**Provided material**
== Segment start ==

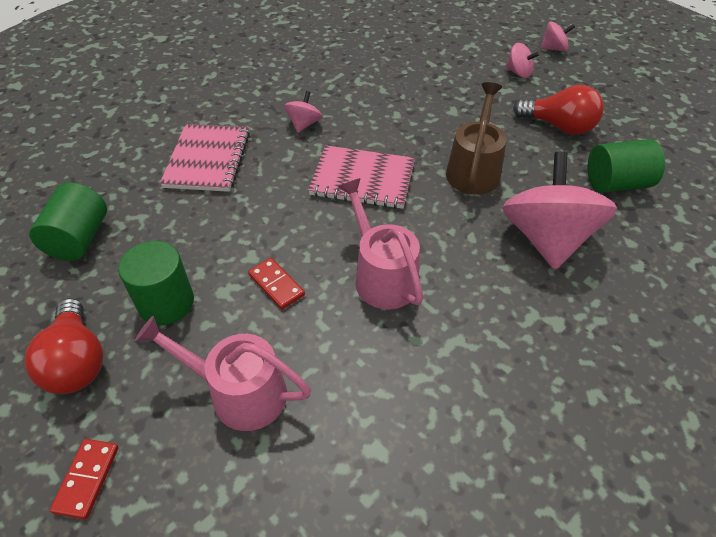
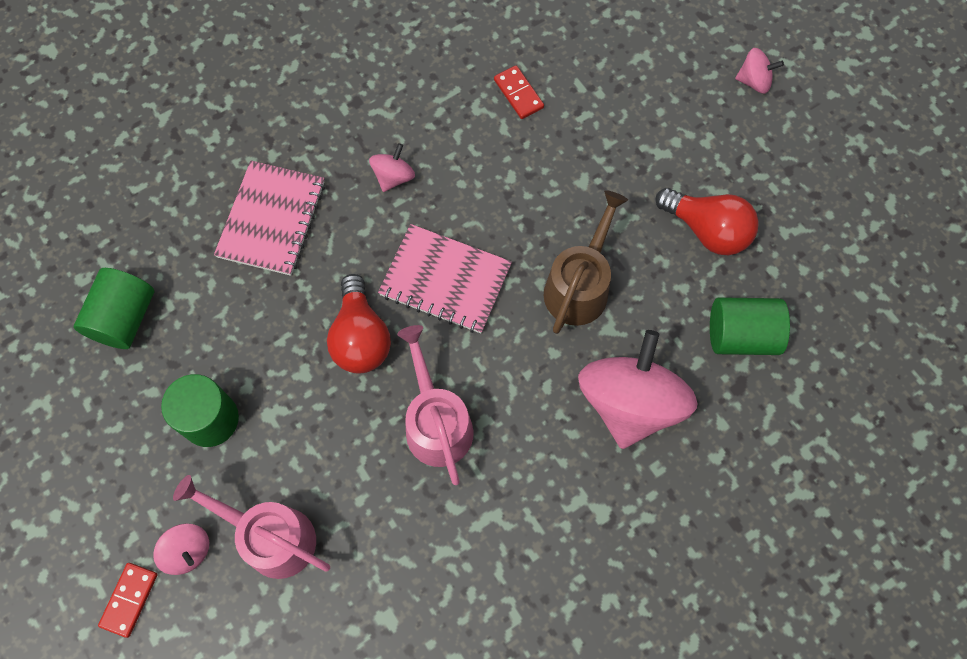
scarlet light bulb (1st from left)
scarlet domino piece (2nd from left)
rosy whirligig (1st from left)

== Segment end ==

**Task requirements**
Find and copy each line of the listing above that holds the word "scarlet".

**Solution below**
scarlet light bulb (1st from left)
scarlet domino piece (2nd from left)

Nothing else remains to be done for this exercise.